Image sets with object changes:
+++++

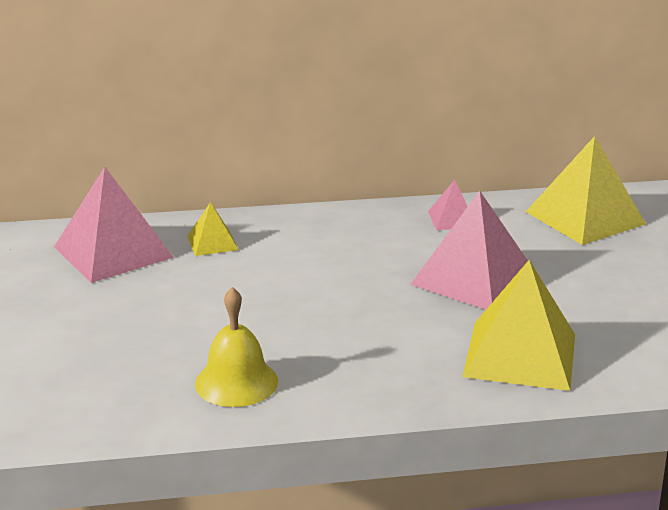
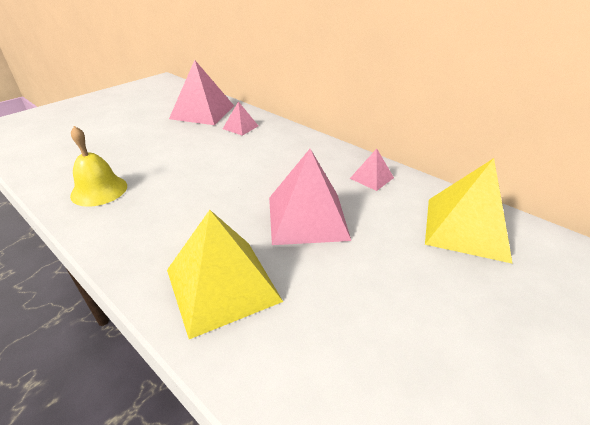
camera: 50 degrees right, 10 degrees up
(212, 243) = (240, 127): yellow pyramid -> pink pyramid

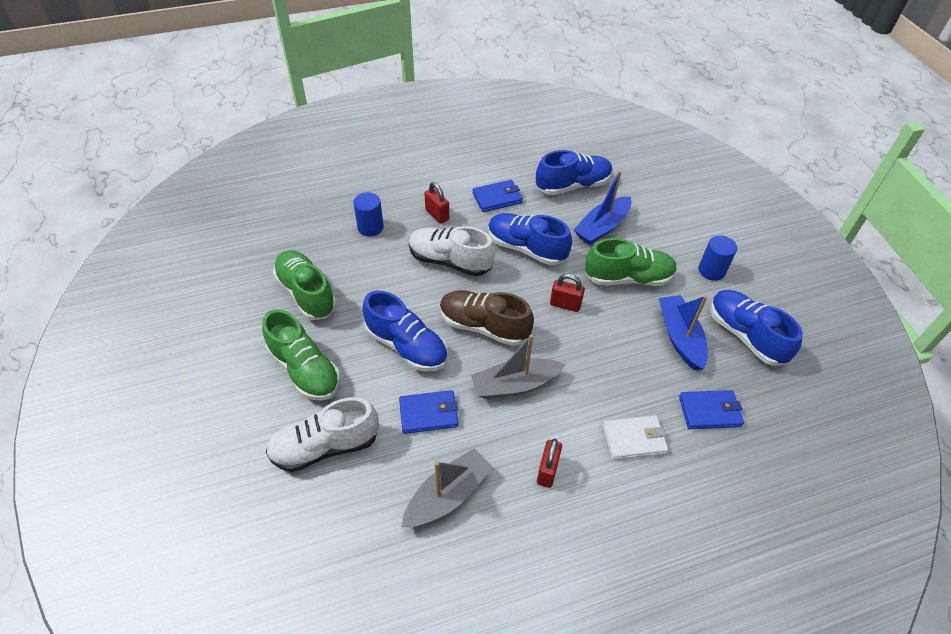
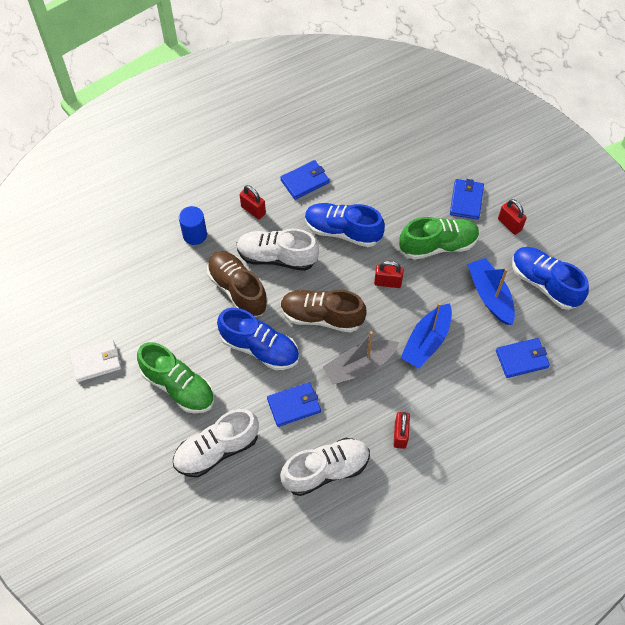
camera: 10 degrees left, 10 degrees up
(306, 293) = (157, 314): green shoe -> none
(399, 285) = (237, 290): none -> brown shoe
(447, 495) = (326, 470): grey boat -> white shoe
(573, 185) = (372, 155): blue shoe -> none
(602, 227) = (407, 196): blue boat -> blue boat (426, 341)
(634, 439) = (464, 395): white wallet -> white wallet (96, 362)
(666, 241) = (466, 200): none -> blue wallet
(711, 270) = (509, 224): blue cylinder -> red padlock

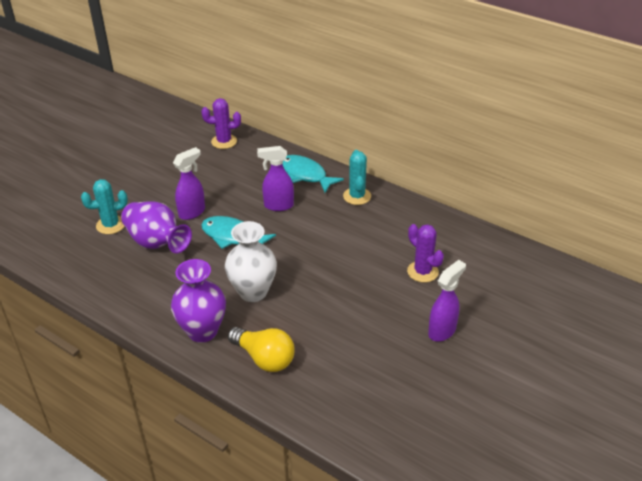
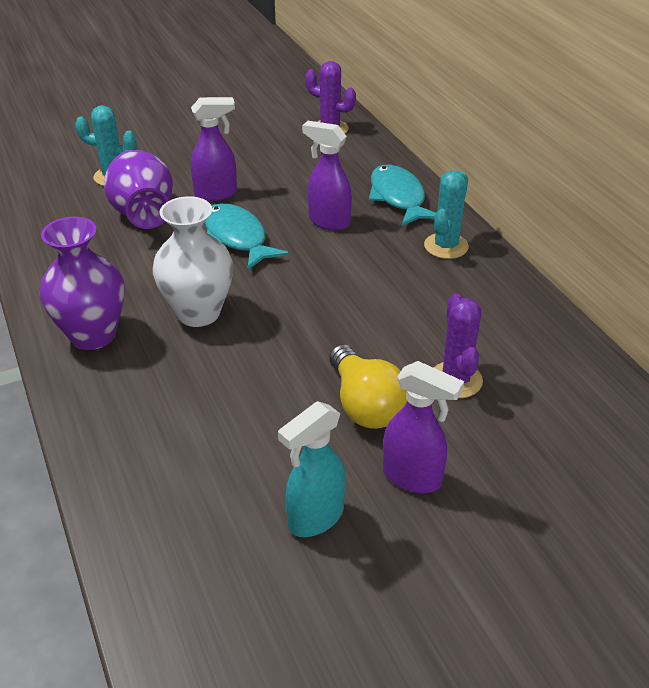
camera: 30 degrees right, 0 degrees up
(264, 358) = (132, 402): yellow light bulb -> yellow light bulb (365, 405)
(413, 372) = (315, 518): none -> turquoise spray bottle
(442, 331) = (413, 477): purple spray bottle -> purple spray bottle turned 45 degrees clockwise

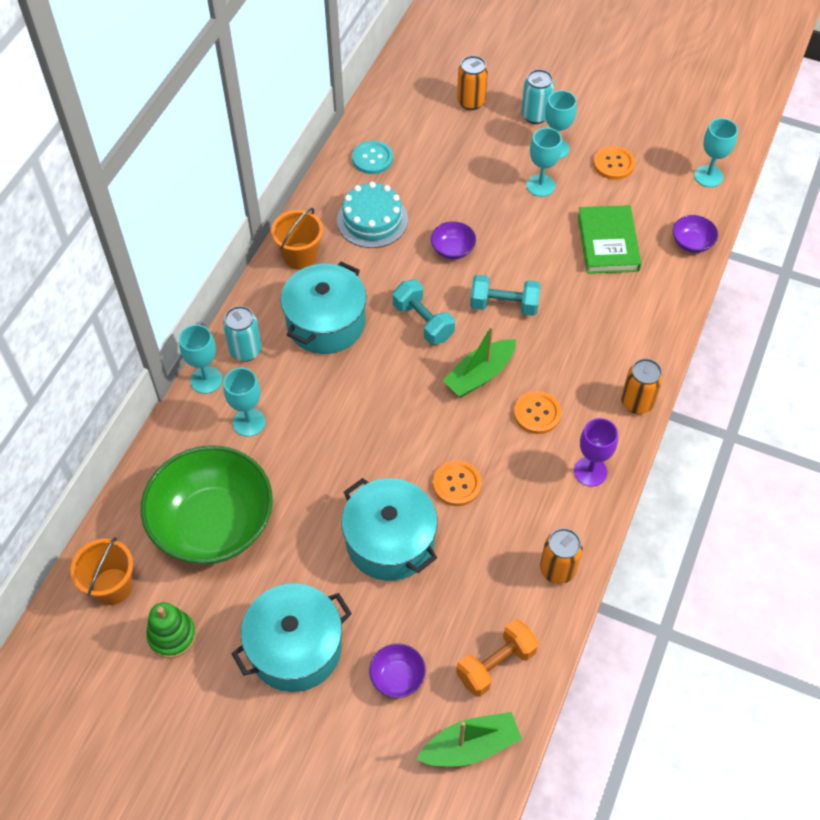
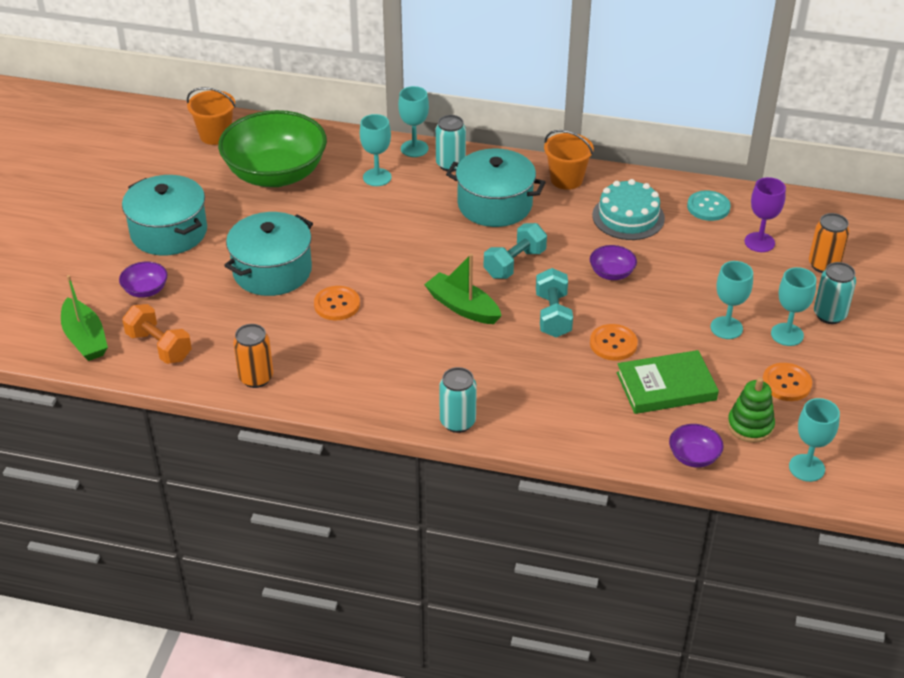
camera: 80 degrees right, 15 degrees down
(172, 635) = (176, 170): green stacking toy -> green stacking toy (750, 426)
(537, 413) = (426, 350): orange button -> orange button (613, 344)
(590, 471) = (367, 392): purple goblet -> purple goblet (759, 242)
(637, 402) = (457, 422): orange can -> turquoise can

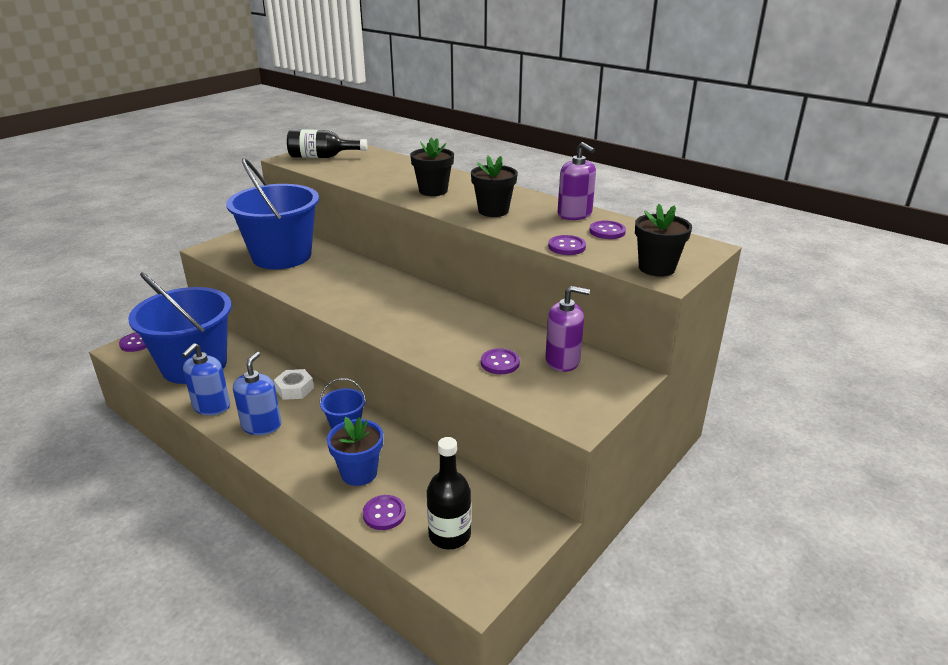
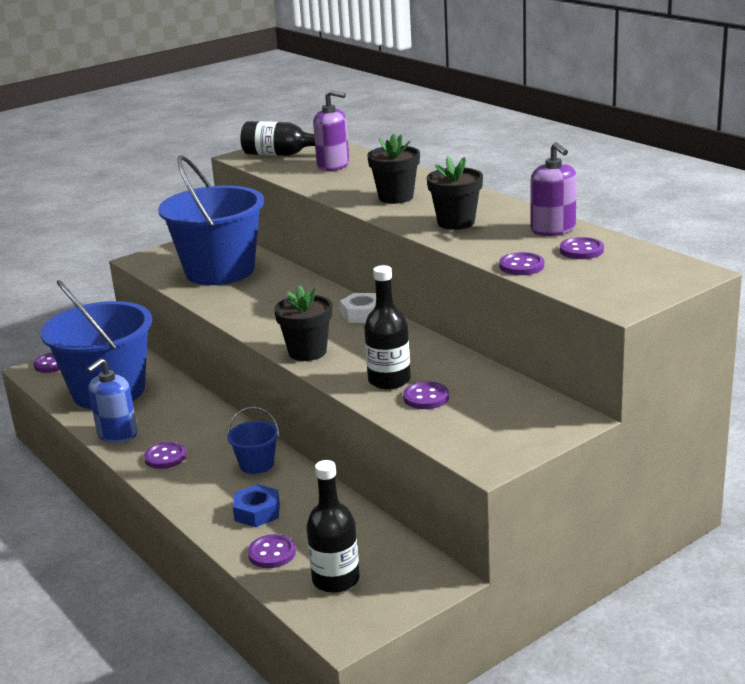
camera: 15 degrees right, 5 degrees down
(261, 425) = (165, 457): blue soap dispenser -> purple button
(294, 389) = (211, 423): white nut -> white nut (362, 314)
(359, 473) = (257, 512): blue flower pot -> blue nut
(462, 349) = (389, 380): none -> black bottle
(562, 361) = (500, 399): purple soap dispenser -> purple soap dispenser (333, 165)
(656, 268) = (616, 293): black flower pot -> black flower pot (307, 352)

+++++

# Problem
Wherever a line above contains "shoe", copy that line.

# Result below
(306, 293) = (157, 314): green shoe -> none
(399, 285) = (237, 290): none -> brown shoe
(447, 495) = (326, 470): grey boat -> white shoe
(573, 185) = (372, 155): blue shoe -> none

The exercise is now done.